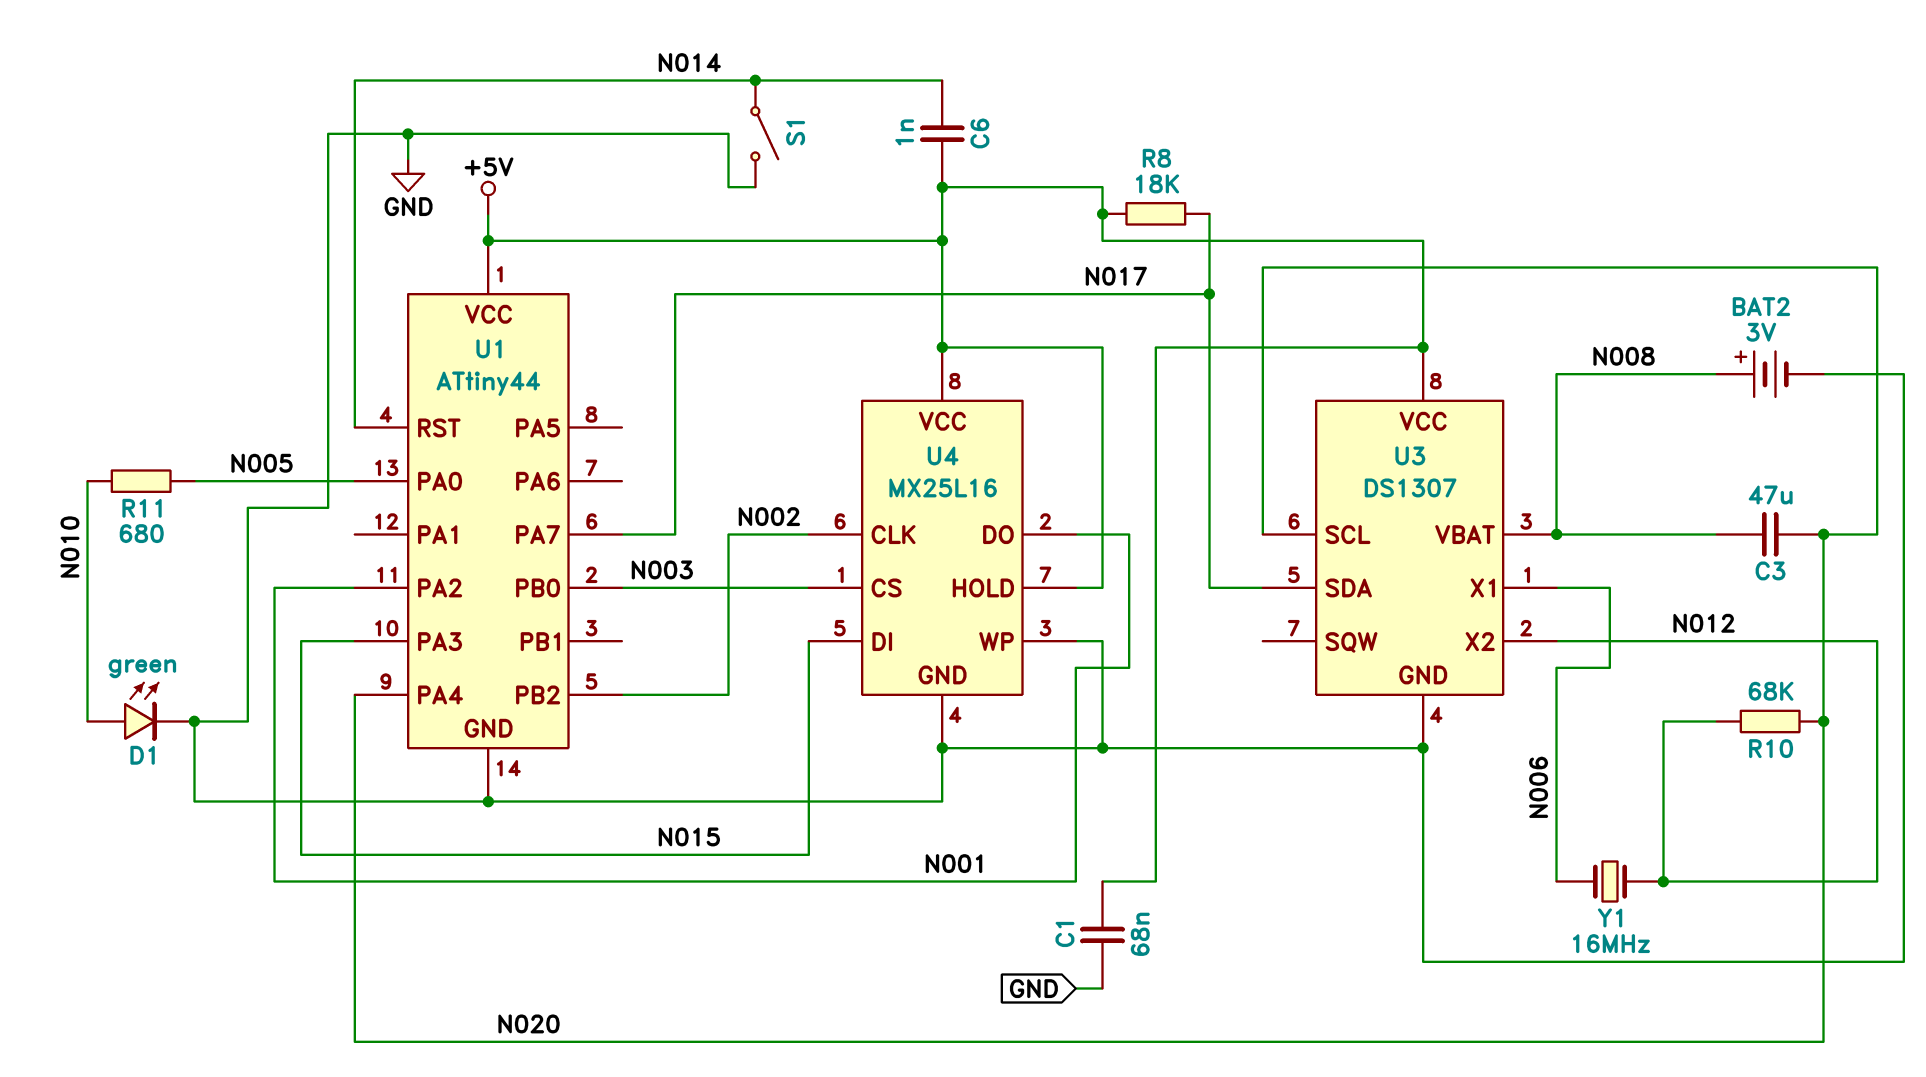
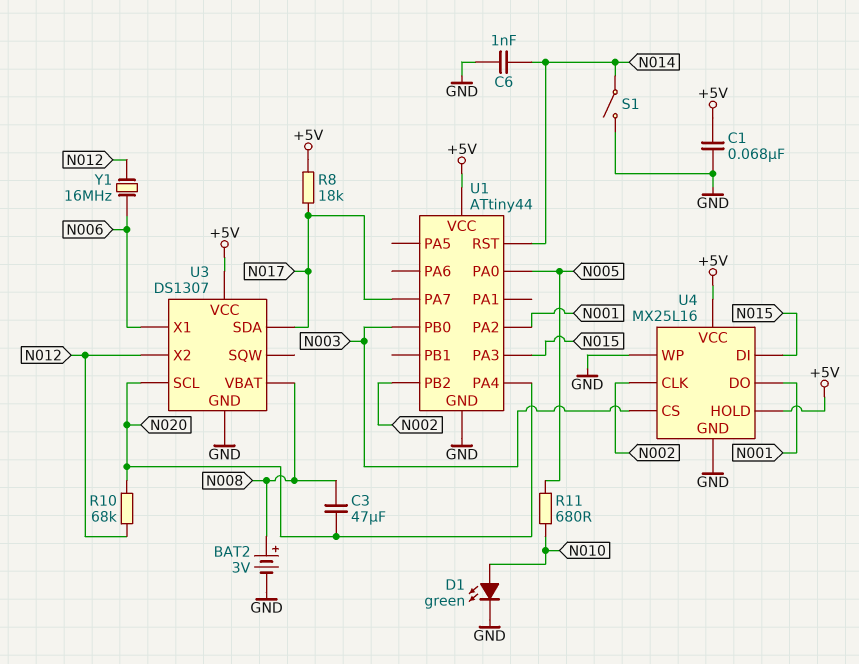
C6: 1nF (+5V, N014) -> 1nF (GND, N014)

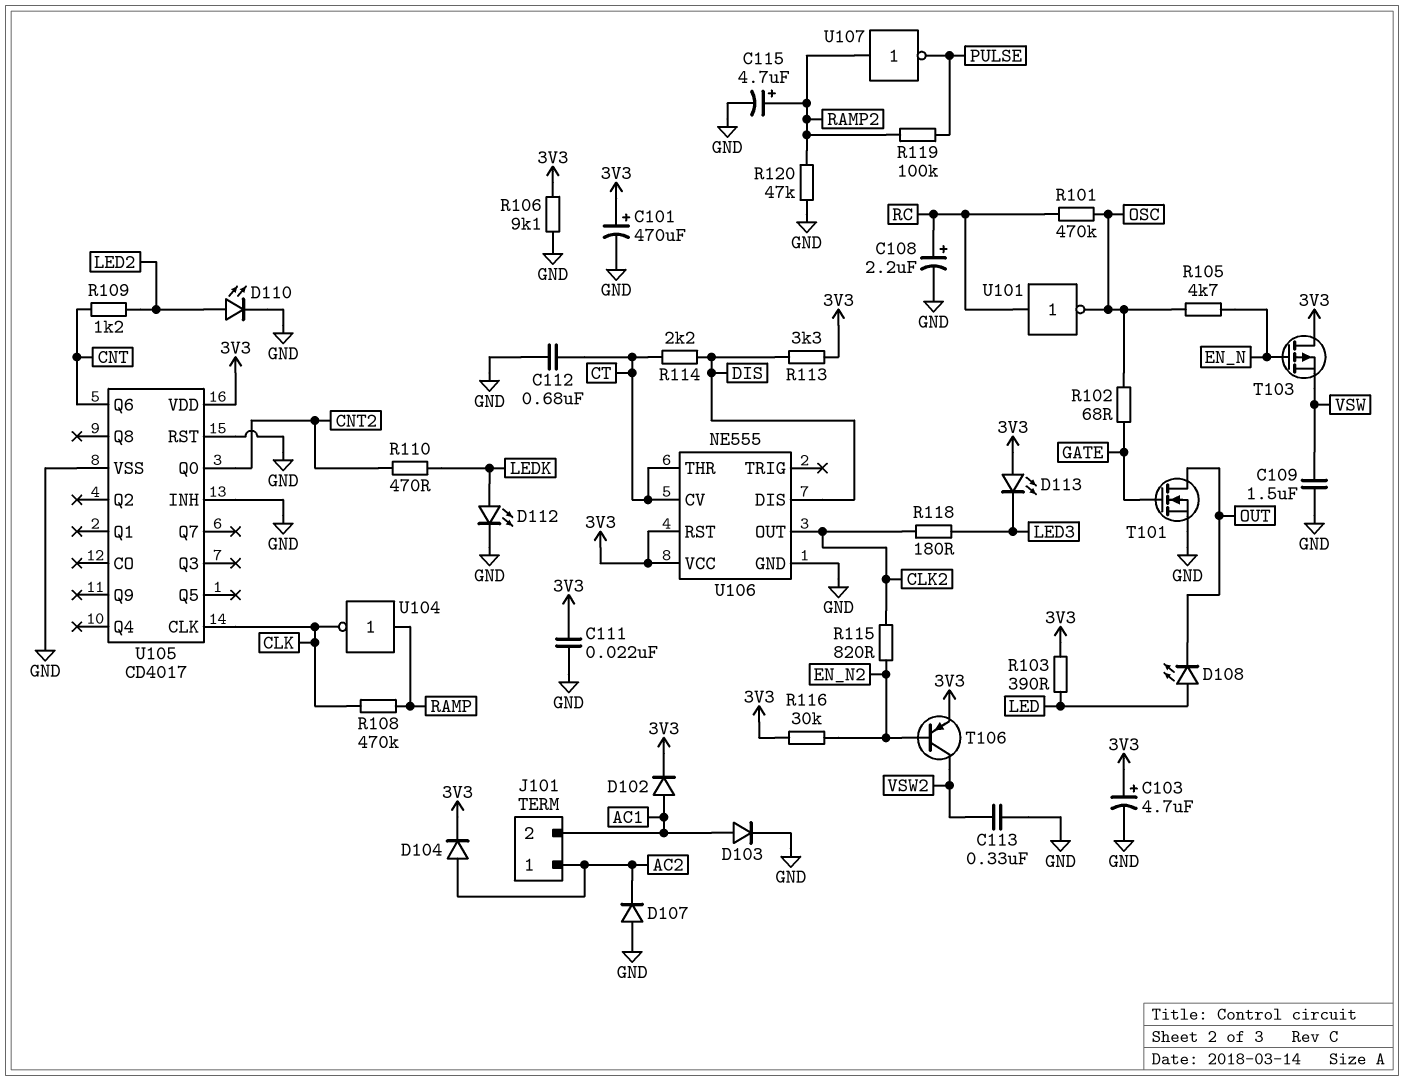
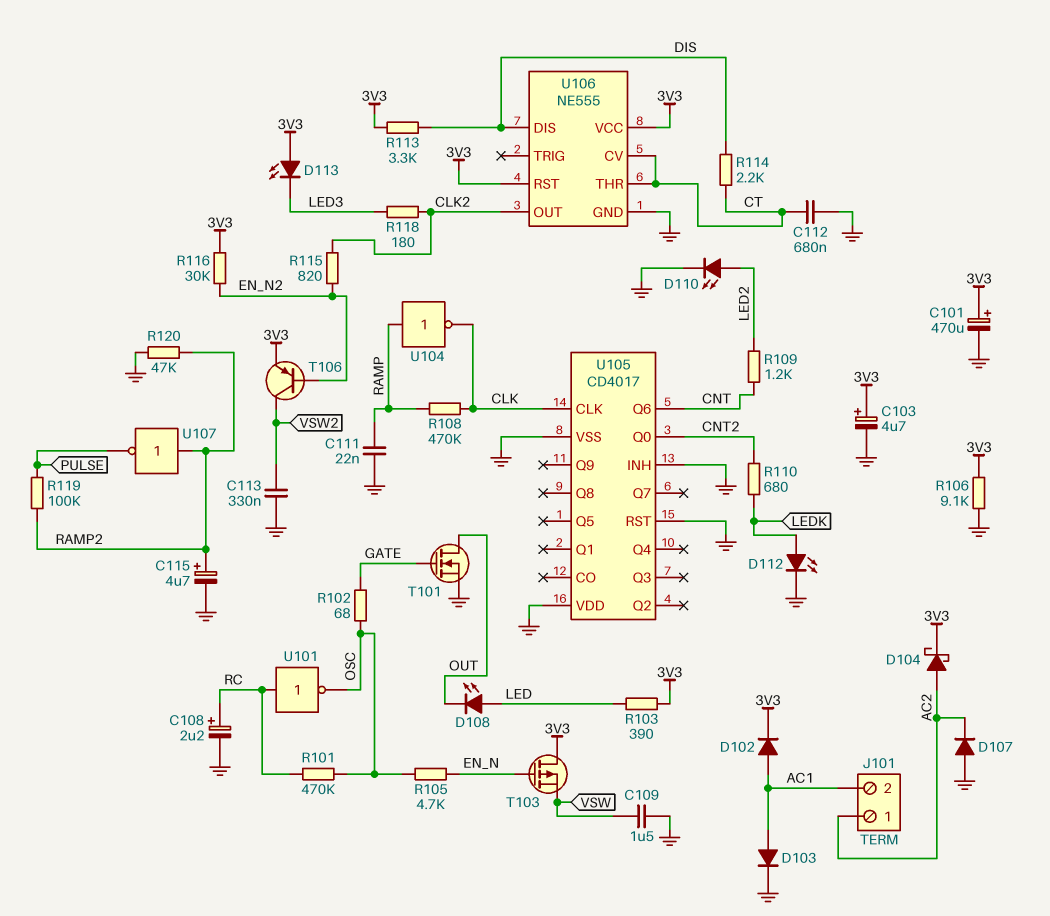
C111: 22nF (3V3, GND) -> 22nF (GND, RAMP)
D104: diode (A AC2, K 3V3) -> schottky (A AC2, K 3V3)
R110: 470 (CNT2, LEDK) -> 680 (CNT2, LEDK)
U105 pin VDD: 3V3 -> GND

REQUIREMENT >> Everything in the records except the pictures is to be repeated exactly.

SOLUTION TO THIS PROBLEM >>
C6: 1nF (+5V, N014) -> 1nF (GND, N014)

C111: 22nF (3V3, GND) -> 22nF (GND, RAMP)
D104: diode (A AC2, K 3V3) -> schottky (A AC2, K 3V3)
R110: 470 (CNT2, LEDK) -> 680 (CNT2, LEDK)
U105 pin VDD: 3V3 -> GND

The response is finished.